Exercise inputs:

══════

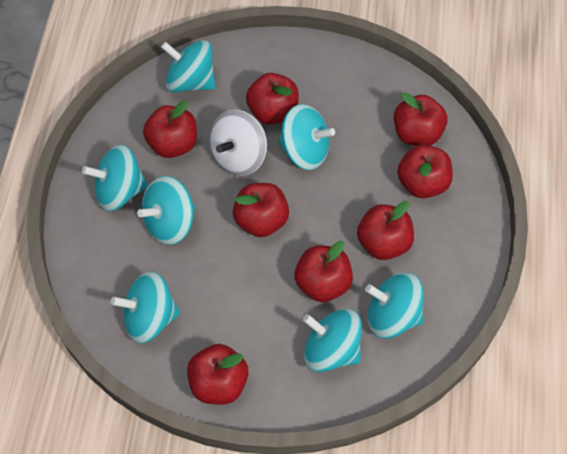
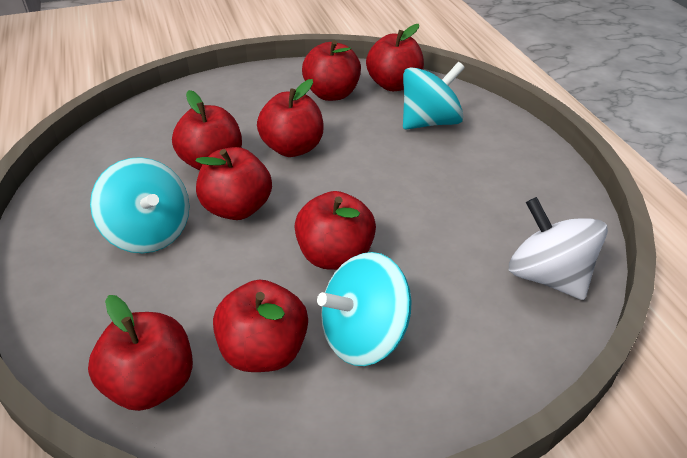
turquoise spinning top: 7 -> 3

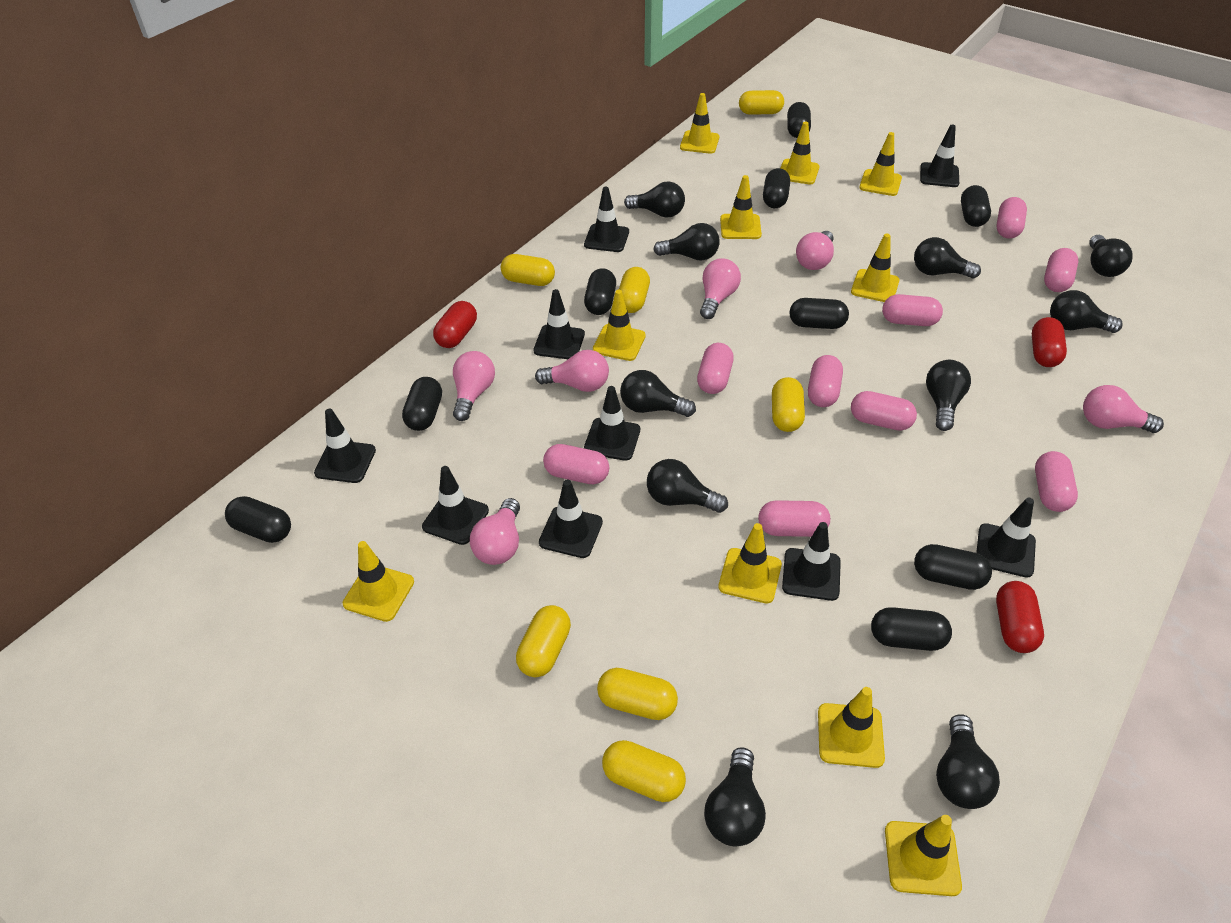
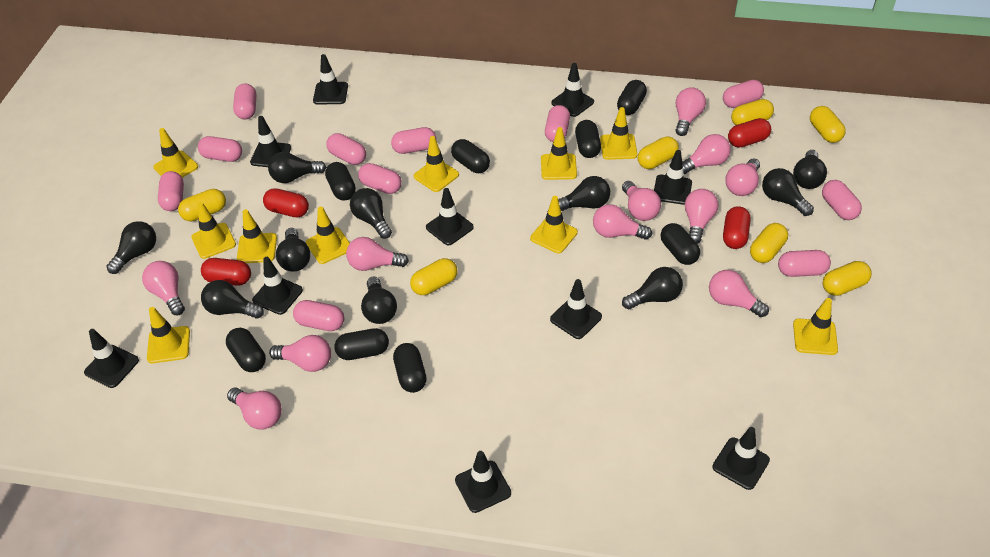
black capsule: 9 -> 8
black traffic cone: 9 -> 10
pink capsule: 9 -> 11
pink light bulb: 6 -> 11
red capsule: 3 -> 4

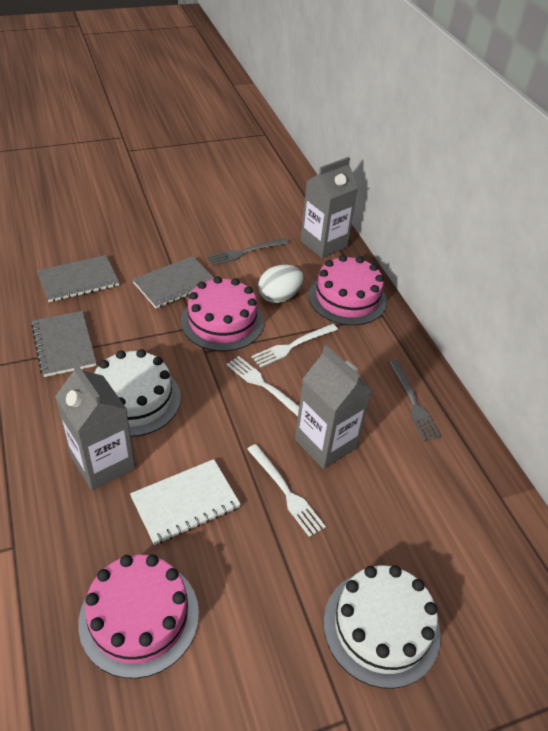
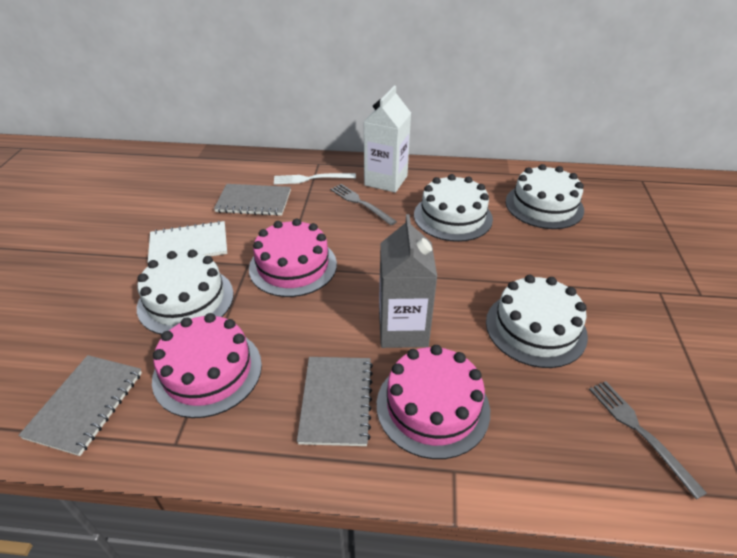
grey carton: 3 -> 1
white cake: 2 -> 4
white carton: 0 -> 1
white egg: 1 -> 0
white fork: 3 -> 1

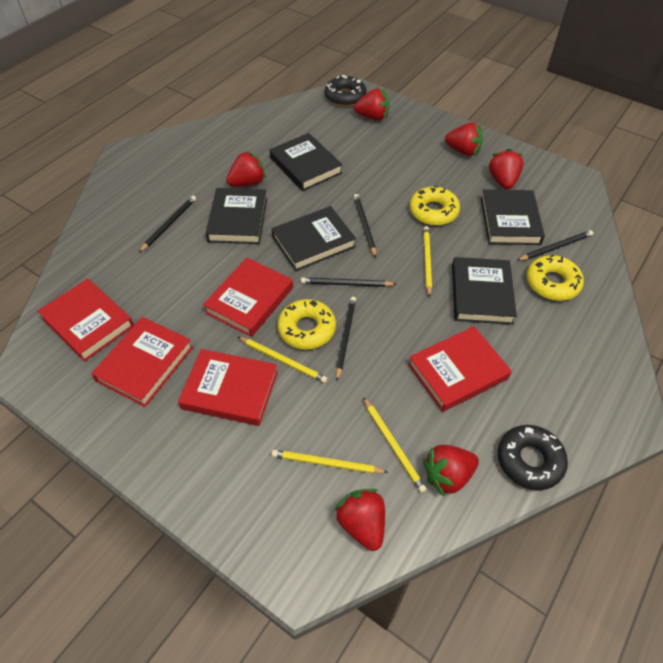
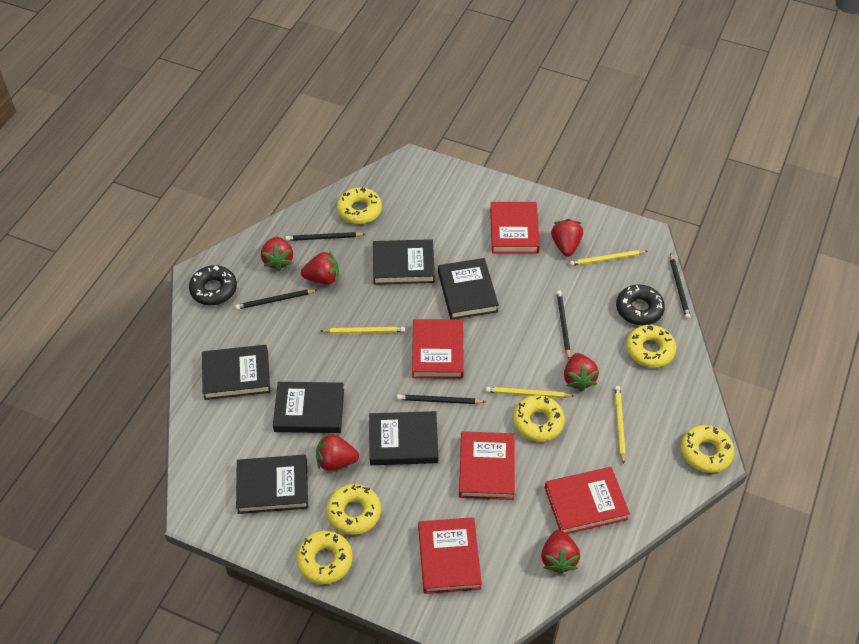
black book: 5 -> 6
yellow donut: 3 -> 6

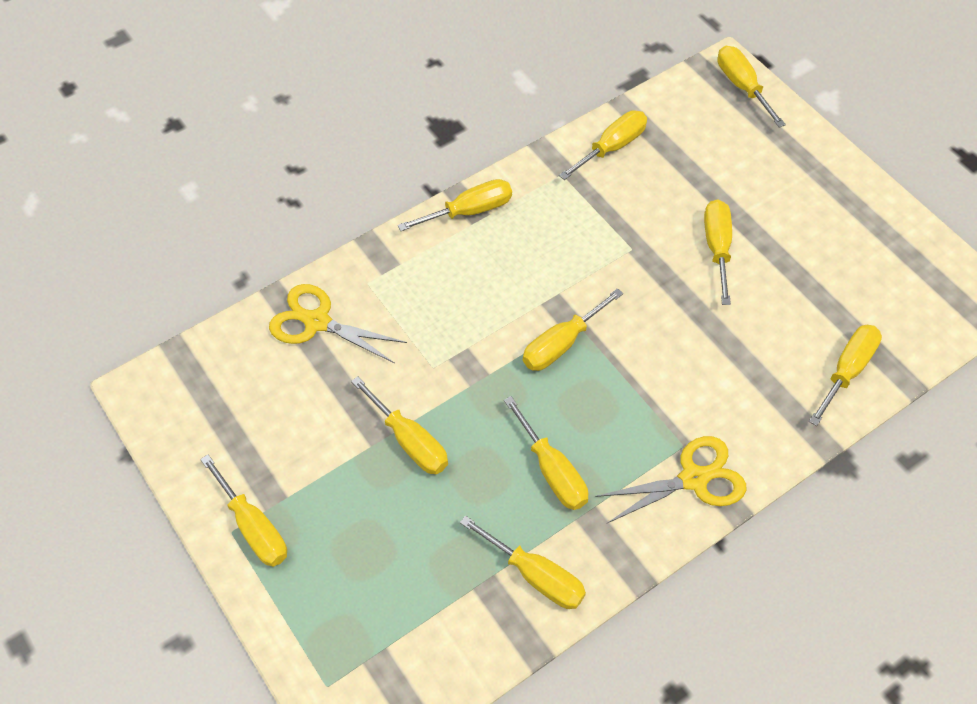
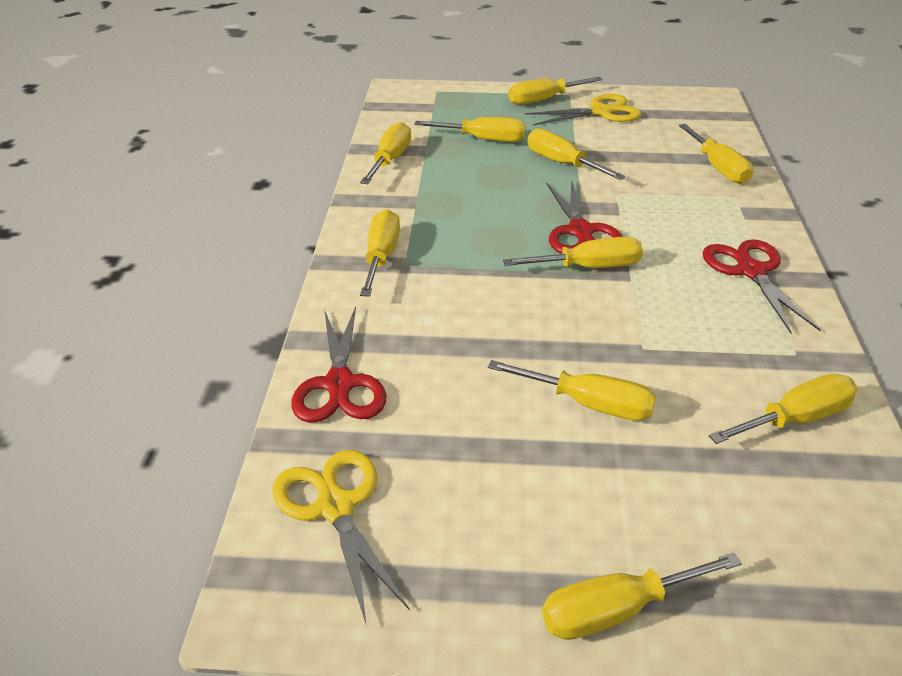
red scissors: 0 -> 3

══════

Task details:
This exercise calls for the records to be given again exactly, without the images.

Expected answer:
turquoise spinning top: 7 -> 3

black capsule: 9 -> 8
black traffic cone: 9 -> 10
pink capsule: 9 -> 11
pink light bulb: 6 -> 11
red capsule: 3 -> 4

grey carton: 3 -> 1
white cake: 2 -> 4
white carton: 0 -> 1
white egg: 1 -> 0
white fork: 3 -> 1

black book: 5 -> 6
yellow donut: 3 -> 6

red scissors: 0 -> 3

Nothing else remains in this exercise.